» **What the exercise asks**: The lines below, from the first through the one containing "(166, 473) = (321, 155): orange", are to be given again exactly, with pictures left out and nothing added.

» **Supplied data**:
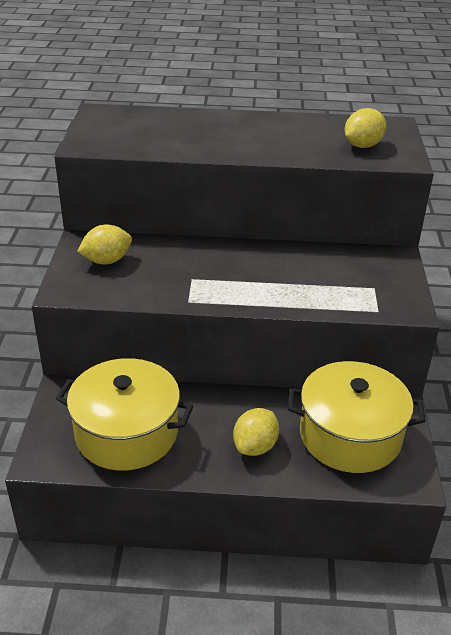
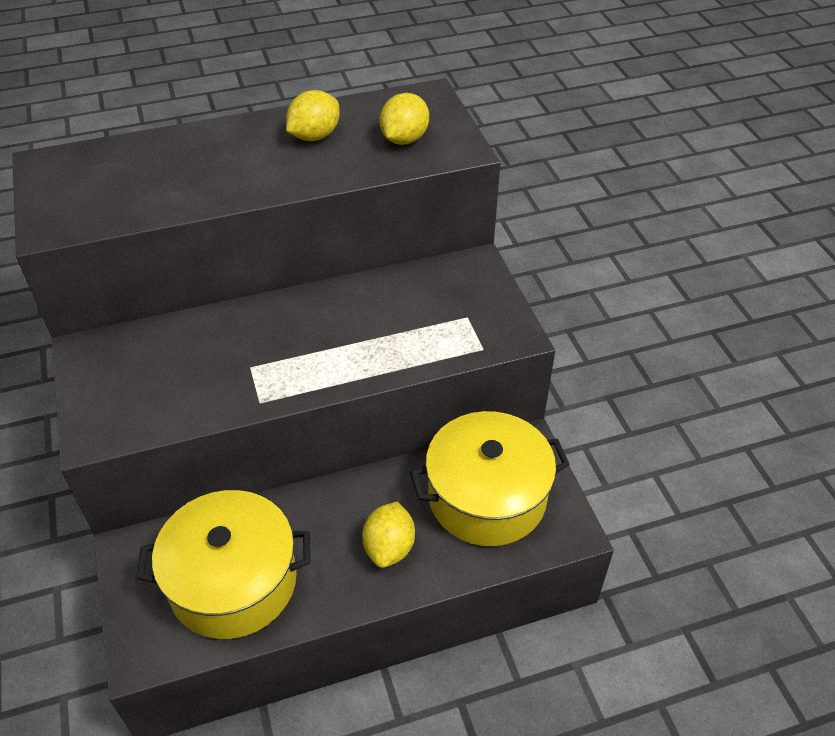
camera: 20 degrees left, 10 degrees up
(107, 261) = (131, 371): yellow lemon -> yellow lemon (314, 136)

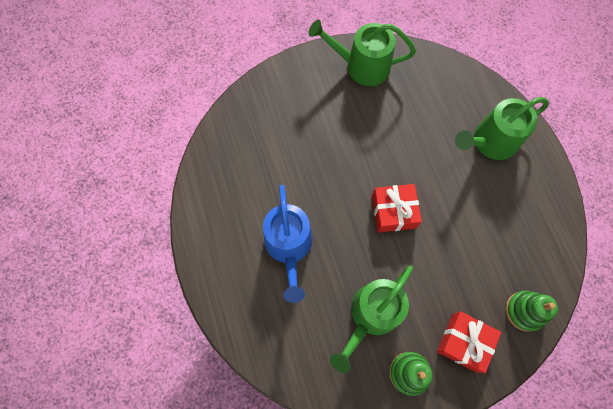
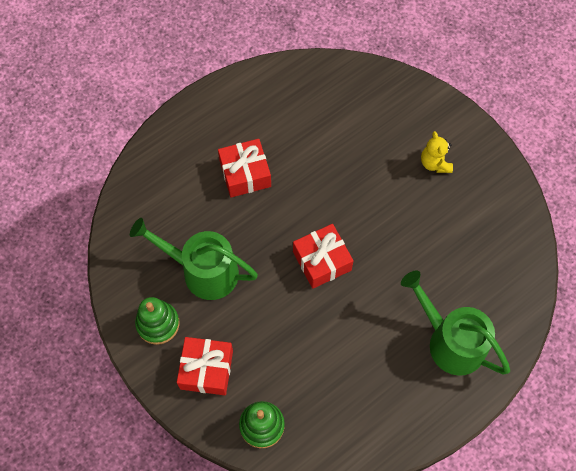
camera: 70 degrees right, 5 degrees down
(289, 247) = (245, 174): blue watering can -> red gift
(336, 95) = (435, 163): none -> yellow teddy bear
(361, 66) = (482, 177): green watering can -> none

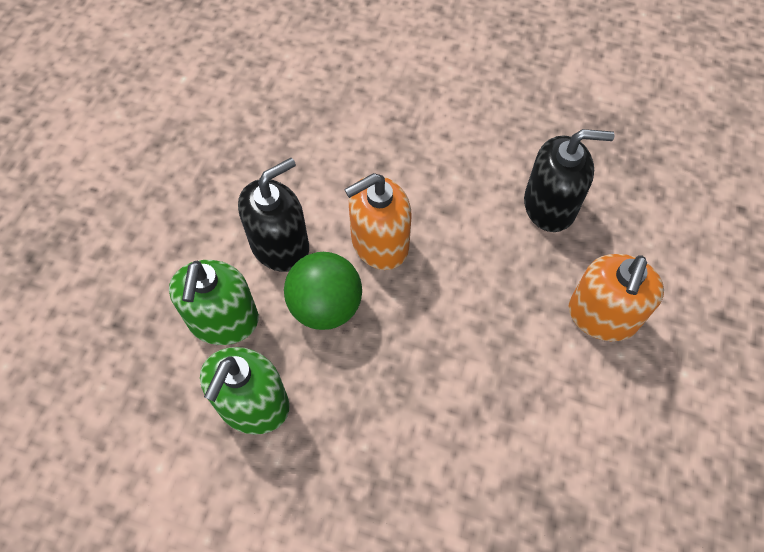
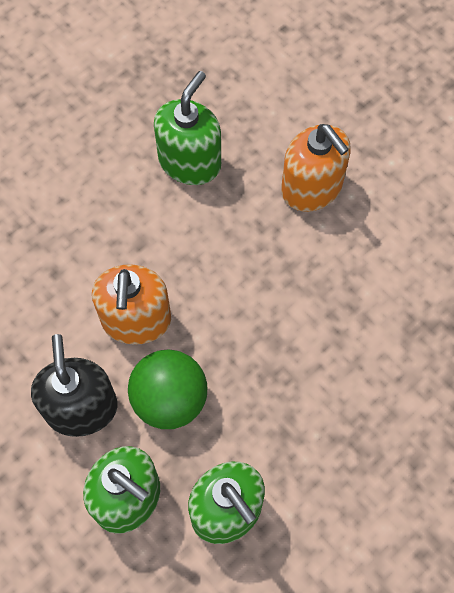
camera: 60 degrees left, 5 degrees up
(550, 206) = (190, 162): black soap dispenser -> green soap dispenser

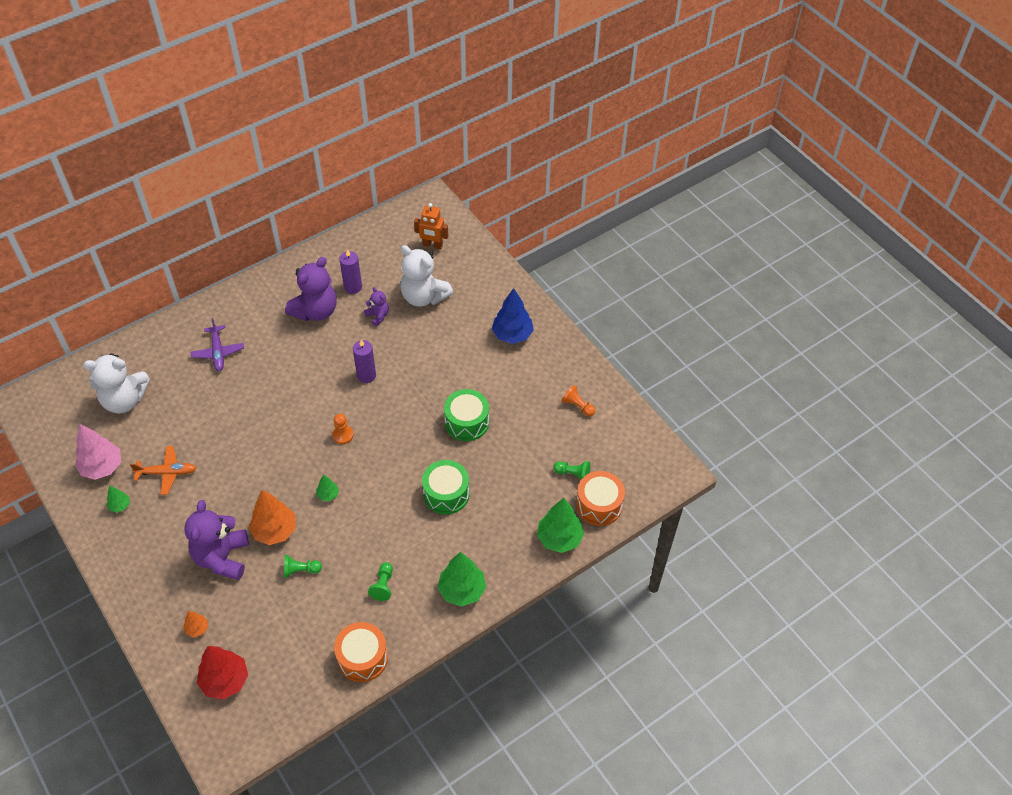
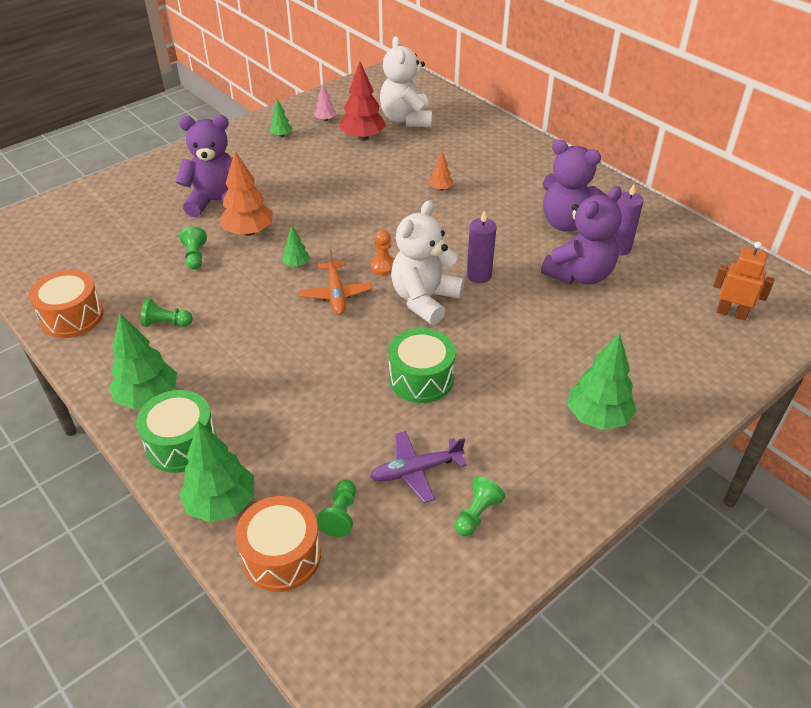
camera: 85 degrees right, 10 degrees down
(102, 467) = (325, 120): pink tree -> pink tree, size x0.50
(166, 473) = (321, 155): orange plane -> orange plane (336, 294)
(197, 628) = (136, 198): orange tree -> orange tree (440, 189)
(218, 352) = (482, 164): purple plane -> purple plane (416, 470)
(225, 680) = (72, 223): red tree -> red tree (363, 137)
(378, 316) = (579, 275): purple teddy bear -> purple teddy bear, size x2.05
(424, 296) = (631, 314): white teddy bear -> white teddy bear (424, 300)
(432, 245) = (731, 313): orange robot -> orange robot turned 105 degrees clockwise
(446, 494) = (300, 368): green drum -> green drum (181, 444)
(512, 335) = (597, 417): blue tree -> green tree
(577, 406) = (476, 514): orange pawn -> green pawn

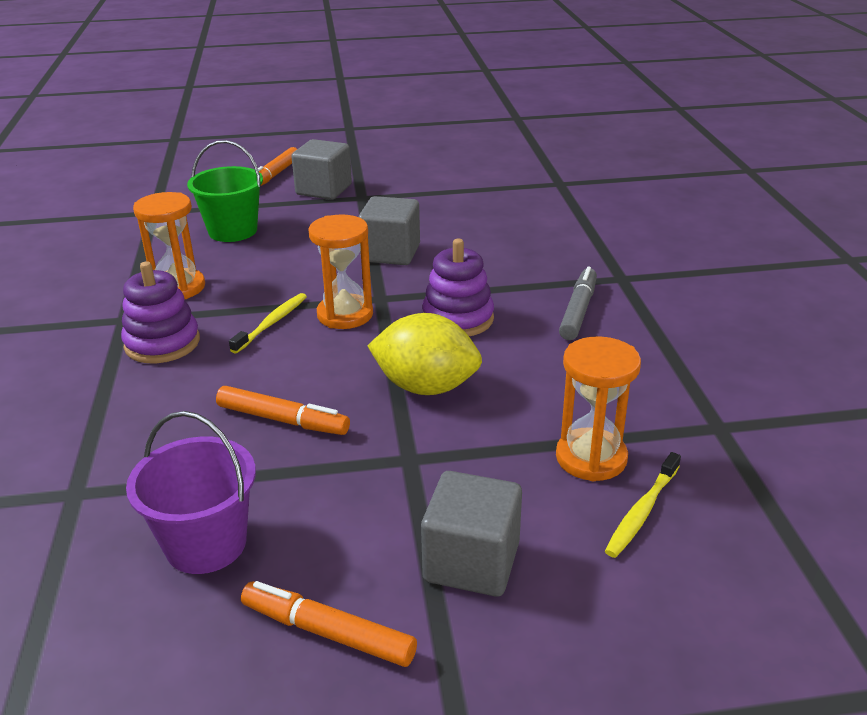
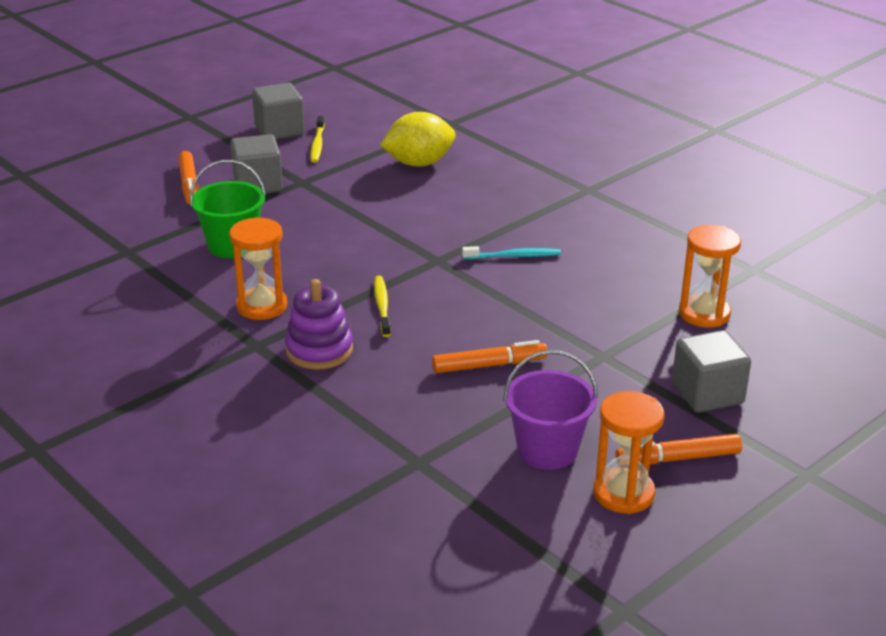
camera: 35 degrees left, 0 degrees up
(345, 315) = (428, 281): orange hourglass -> orange hourglass (623, 493)
(390, 253) = (396, 223): grey cube -> grey cube (279, 130)
(426, 387) = (554, 309): yellow lemon -> yellow lemon (419, 163)
(458, 319) = (513, 256): purple stacking toy -> turquoise toothbrush
(578, 311) = (587, 223): grey marker -> none
(642, 511) = (763, 331): yellow toothbrush -> yellow toothbrush (317, 144)

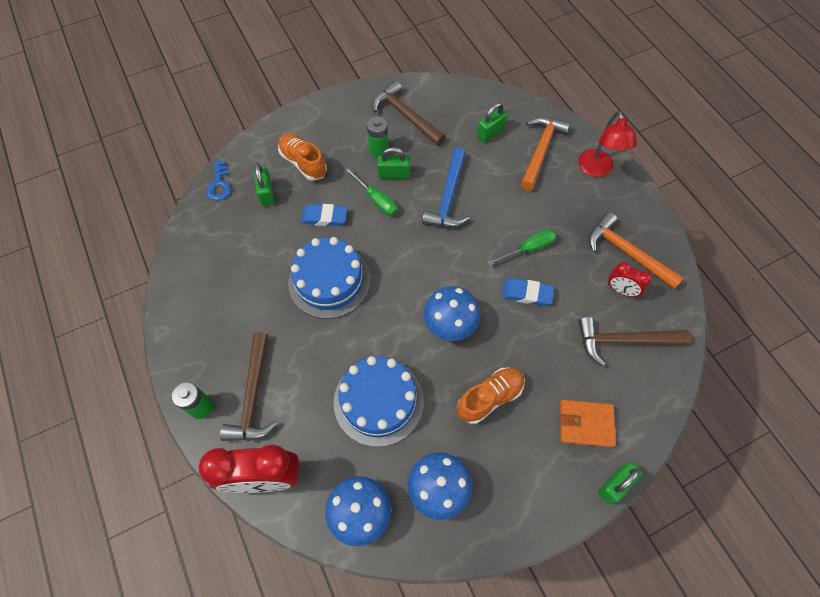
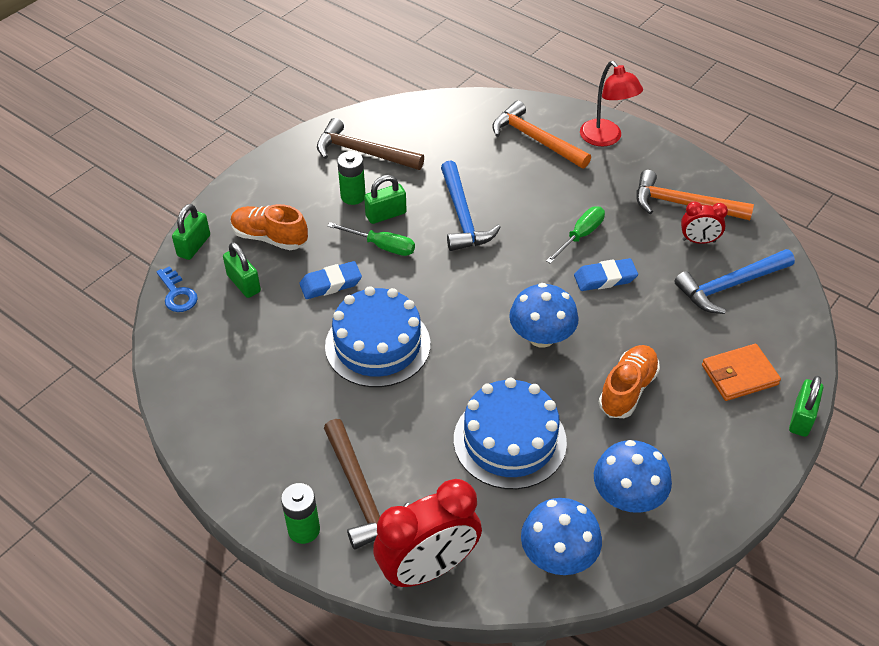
camera: 25 degrees left, 15 degrees down
(490, 133) = (469, 139): green padlock -> green padlock (194, 246)
(541, 151) = (535, 139): orange hammer -> orange hammer turned 45 degrees counterclockwise
(623, 341) = (730, 285): brown hammer -> blue hammer

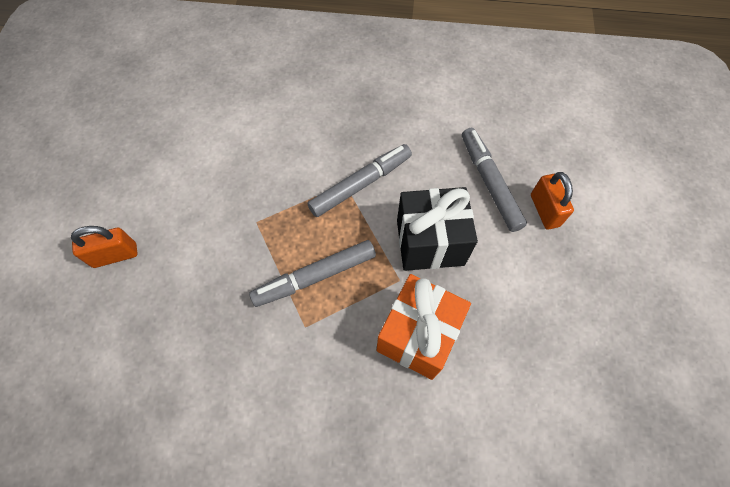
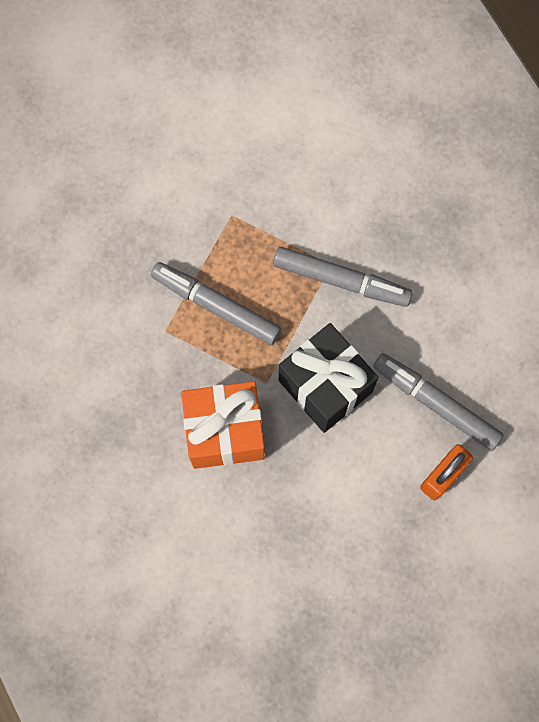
camera: 55 degrees right, 10 degrees up
(115, 255) = (114, 123): orange padlock -> none
(489, 183) = (436, 403): grey marker -> grey marker turned 90 degrees counterclockwise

» **Completed task**:
camera: 20 degrees left, 10 degrees up
(107, 261) = (131, 371): yellow lemon -> yellow lemon (314, 136)

camera: 70 degrees right, 5 degrees down
(289, 247) = (245, 174): blue watering can -> red gift
(336, 95) = (435, 163): none -> yellow teddy bear
(361, 66) = (482, 177): green watering can -> none

camera: 60 degrees left, 5 degrees up
(550, 206) = (190, 162): black soap dispenser -> green soap dispenser

camera: 85 degrees right, 10 degrees down
(102, 467) = (325, 120): pink tree -> pink tree, size x0.50
(166, 473) = (321, 155): orange plane -> orange plane (336, 294)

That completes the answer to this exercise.